> **Action item**: Word for word, retype the records below.

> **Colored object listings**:
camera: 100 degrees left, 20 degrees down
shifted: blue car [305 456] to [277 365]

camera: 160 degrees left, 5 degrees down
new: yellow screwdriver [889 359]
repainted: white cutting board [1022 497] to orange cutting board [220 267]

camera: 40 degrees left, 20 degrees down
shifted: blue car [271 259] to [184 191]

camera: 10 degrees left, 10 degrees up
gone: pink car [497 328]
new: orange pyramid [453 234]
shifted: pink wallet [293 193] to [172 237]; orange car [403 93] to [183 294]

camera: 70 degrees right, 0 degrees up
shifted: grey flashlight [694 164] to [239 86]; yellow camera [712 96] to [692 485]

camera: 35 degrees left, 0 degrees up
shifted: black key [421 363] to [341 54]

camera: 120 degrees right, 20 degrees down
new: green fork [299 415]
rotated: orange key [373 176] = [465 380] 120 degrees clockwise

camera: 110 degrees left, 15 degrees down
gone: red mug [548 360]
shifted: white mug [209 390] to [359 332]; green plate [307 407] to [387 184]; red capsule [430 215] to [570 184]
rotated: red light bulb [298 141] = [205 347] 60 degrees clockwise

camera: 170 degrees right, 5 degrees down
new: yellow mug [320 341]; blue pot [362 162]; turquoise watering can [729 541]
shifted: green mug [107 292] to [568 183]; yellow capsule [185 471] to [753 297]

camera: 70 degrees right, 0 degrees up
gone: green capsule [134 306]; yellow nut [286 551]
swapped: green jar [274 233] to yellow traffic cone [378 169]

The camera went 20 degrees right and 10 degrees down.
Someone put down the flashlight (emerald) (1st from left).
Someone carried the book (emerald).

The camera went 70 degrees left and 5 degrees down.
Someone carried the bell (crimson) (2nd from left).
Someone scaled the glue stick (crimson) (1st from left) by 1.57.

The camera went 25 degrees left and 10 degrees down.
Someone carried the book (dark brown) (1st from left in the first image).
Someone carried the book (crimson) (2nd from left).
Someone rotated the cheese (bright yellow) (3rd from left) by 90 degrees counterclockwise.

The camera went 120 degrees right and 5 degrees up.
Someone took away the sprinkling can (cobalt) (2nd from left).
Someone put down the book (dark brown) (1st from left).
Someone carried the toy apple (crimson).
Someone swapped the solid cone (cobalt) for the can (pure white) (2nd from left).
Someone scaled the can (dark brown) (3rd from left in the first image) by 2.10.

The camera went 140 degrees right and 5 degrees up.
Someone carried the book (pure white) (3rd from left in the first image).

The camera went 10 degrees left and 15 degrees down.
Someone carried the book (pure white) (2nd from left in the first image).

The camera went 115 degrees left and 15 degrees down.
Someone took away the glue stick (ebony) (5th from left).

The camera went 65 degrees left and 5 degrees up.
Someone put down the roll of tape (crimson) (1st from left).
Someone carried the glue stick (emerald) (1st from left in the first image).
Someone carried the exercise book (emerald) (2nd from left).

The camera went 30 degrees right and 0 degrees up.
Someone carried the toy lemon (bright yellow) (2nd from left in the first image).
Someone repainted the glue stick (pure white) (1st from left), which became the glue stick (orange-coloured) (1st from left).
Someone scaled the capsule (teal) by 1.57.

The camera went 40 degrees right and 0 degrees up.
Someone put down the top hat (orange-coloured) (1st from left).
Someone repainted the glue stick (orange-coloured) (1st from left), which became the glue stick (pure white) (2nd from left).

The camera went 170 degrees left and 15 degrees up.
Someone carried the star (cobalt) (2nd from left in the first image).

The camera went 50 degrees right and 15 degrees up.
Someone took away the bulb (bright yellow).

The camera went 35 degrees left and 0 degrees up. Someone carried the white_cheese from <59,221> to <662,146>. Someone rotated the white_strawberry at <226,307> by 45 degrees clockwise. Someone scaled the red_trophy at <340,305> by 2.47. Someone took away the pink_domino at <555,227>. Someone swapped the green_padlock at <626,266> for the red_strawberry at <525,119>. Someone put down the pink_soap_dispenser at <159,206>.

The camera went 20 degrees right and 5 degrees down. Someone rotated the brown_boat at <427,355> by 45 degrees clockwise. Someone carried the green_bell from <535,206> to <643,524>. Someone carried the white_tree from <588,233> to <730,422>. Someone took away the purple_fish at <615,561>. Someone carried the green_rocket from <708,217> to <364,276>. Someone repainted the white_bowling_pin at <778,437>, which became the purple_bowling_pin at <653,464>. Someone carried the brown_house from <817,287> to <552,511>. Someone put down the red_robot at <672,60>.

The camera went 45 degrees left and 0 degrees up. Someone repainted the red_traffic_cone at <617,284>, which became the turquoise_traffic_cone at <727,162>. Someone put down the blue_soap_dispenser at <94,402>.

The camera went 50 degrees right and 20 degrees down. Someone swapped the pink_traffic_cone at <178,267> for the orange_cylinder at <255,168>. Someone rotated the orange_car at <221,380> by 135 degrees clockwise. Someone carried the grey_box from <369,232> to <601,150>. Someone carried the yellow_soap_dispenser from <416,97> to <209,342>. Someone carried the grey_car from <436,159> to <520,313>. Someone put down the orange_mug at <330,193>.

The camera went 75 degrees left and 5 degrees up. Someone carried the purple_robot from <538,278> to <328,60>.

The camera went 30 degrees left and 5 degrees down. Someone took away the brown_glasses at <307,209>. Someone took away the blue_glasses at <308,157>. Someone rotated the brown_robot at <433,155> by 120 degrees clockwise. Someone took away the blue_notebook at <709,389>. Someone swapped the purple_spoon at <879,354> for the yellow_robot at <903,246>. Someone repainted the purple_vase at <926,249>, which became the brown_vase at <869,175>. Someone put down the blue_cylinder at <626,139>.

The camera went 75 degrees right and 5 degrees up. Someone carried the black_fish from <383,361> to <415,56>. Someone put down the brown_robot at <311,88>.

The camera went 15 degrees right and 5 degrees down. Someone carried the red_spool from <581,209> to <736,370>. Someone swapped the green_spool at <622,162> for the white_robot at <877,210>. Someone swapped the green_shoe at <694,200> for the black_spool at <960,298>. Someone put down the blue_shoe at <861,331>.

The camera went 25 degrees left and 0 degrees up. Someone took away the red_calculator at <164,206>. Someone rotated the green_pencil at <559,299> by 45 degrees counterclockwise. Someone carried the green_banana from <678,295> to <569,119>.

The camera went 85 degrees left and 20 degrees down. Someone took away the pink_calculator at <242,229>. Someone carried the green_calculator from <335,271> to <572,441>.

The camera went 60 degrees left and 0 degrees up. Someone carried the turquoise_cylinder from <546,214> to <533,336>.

> **Answer space**:
camera: 100 degrees left, 20 degrees down
shifted: blue car [305 456] to [277 365]

camera: 160 degrees left, 5 degrees down
new: yellow screwdriver [889 359]
repainted: white cutting board [1022 497] to orange cutting board [220 267]

camera: 40 degrees left, 20 degrees down
shifted: blue car [271 259] to [184 191]

camera: 10 degrees left, 10 degrees up
gone: pink car [497 328]
new: orange pyramid [453 234]
shifted: pink wallet [293 193] to [172 237]; orange car [403 93] to [183 294]

camera: 70 degrees right, 0 degrees up
shifted: grey flashlight [694 164] to [239 86]; yellow camera [712 96] to [692 485]

camera: 35 degrees left, 0 degrees up
shifted: black key [421 363] to [341 54]

camera: 120 degrees right, 20 degrees down
new: green fork [299 415]
rotated: orange key [373 176] = [465 380] 120 degrees clockwise

camera: 110 degrees left, 15 degrees down
gone: red mug [548 360]
shifted: white mug [209 390] to [359 332]; green plate [307 407] to [387 184]; red capsule [430 215] to [570 184]
rotated: red light bulb [298 141] = [205 347] 60 degrees clockwise

camera: 170 degrees right, 5 degrees down
new: yellow mug [320 341]; blue pot [362 162]; turquoise watering can [729 541]
shifted: green mug [107 292] to [568 183]; yellow capsule [185 471] to [753 297]

camera: 70 degrees right, 0 degrees up
gone: green capsule [134 306]; yellow nut [286 551]
swapped: green jar [274 233] to yellow traffic cone [378 169]

The camera went 20 degrees right and 10 degrees down.
Someone put down the flashlight (emerald) (1st from left).
Someone carried the book (emerald).

The camera went 70 degrees left and 5 degrees down.
Someone carried the bell (crimson) (2nd from left).
Someone scaled the glue stick (crimson) (1st from left) by 1.57.

The camera went 25 degrees left and 10 degrees down.
Someone carried the book (dark brown) (1st from left in the first image).
Someone carried the book (crimson) (2nd from left).
Someone rotated the cheese (bright yellow) (3rd from left) by 90 degrees counterclockwise.

The camera went 120 degrees right and 5 degrees up.
Someone took away the sprinkling can (cobalt) (2nd from left).
Someone put down the book (dark brown) (1st from left).
Someone carried the toy apple (crimson).
Someone swapped the solid cone (cobalt) for the can (pure white) (2nd from left).
Someone scaled the can (dark brown) (3rd from left in the first image) by 2.10.

The camera went 140 degrees right and 5 degrees up.
Someone carried the book (pure white) (3rd from left in the first image).

The camera went 10 degrees left and 15 degrees down.
Someone carried the book (pure white) (2nd from left in the first image).

The camera went 115 degrees left and 15 degrees down.
Someone took away the glue stick (ebony) (5th from left).

The camera went 65 degrees left and 5 degrees up.
Someone put down the roll of tape (crimson) (1st from left).
Someone carried the glue stick (emerald) (1st from left in the first image).
Someone carried the exercise book (emerald) (2nd from left).

The camera went 30 degrees right and 0 degrees up.
Someone carried the toy lemon (bright yellow) (2nd from left in the first image).
Someone repainted the glue stick (pure white) (1st from left), which became the glue stick (orange-coloured) (1st from left).
Someone scaled the capsule (teal) by 1.57.

The camera went 40 degrees right and 0 degrees up.
Someone put down the top hat (orange-coloured) (1st from left).
Someone repainted the glue stick (orange-coloured) (1st from left), which became the glue stick (pure white) (2nd from left).

The camera went 170 degrees left and 15 degrees up.
Someone carried the star (cobalt) (2nd from left in the first image).

The camera went 50 degrees right and 15 degrees up.
Someone took away the bulb (bright yellow).

The camera went 35 degrees left and 0 degrees up. Someone carried the white_cheese from <59,221> to <662,146>. Someone rotated the white_strawberry at <226,307> by 45 degrees clockwise. Someone scaled the red_trophy at <340,305> by 2.47. Someone took away the pink_domino at <555,227>. Someone swapped the green_padlock at <626,266> for the red_strawberry at <525,119>. Someone put down the pink_soap_dispenser at <159,206>.

The camera went 20 degrees right and 5 degrees down. Someone rotated the brown_boat at <427,355> by 45 degrees clockwise. Someone carried the green_bell from <535,206> to <643,524>. Someone carried the white_tree from <588,233> to <730,422>. Someone took away the purple_fish at <615,561>. Someone carried the green_rocket from <708,217> to <364,276>. Someone repainted the white_bowling_pin at <778,437>, which became the purple_bowling_pin at <653,464>. Someone carried the brown_house from <817,287> to <552,511>. Someone put down the red_robot at <672,60>.

The camera went 45 degrees left and 0 degrees up. Someone repainted the red_traffic_cone at <617,284>, which became the turquoise_traffic_cone at <727,162>. Someone put down the blue_soap_dispenser at <94,402>.

The camera went 50 degrees right and 20 degrees down. Someone swapped the pink_traffic_cone at <178,267> for the orange_cylinder at <255,168>. Someone rotated the orange_car at <221,380> by 135 degrees clockwise. Someone carried the grey_box from <369,232> to <601,150>. Someone carried the yellow_soap_dispenser from <416,97> to <209,342>. Someone carried the grey_car from <436,159> to <520,313>. Someone put down the orange_mug at <330,193>.

The camera went 75 degrees left and 5 degrees up. Someone carried the purple_robot from <538,278> to <328,60>.

The camera went 30 degrees left and 5 degrees down. Someone took away the brown_glasses at <307,209>. Someone took away the blue_glasses at <308,157>. Someone rotated the brown_robot at <433,155> by 120 degrees clockwise. Someone took away the blue_notebook at <709,389>. Someone swapped the purple_spoon at <879,354> for the yellow_robot at <903,246>. Someone repainted the purple_vase at <926,249>, which became the brown_vase at <869,175>. Someone put down the blue_cylinder at <626,139>.

The camera went 75 degrees right and 5 degrees up. Someone carried the black_fish from <383,361> to <415,56>. Someone put down the brown_robot at <311,88>.

The camera went 15 degrees right and 5 degrees down. Someone carried the red_spool from <581,209> to <736,370>. Someone swapped the green_spool at <622,162> for the white_robot at <877,210>. Someone swapped the green_shoe at <694,200> for the black_spool at <960,298>. Someone put down the blue_shoe at <861,331>.

The camera went 25 degrees left and 0 degrees up. Someone took away the red_calculator at <164,206>. Someone rotated the green_pencil at <559,299> by 45 degrees counterclockwise. Someone carried the green_banana from <678,295> to <569,119>.

The camera went 85 degrees left and 20 degrees down. Someone took away the pink_calculator at <242,229>. Someone carried the green_calculator from <335,271> to <572,441>.

The camera went 60 degrees left and 0 degrees up. Someone carried the turquoise_cylinder from <546,214> to <533,336>.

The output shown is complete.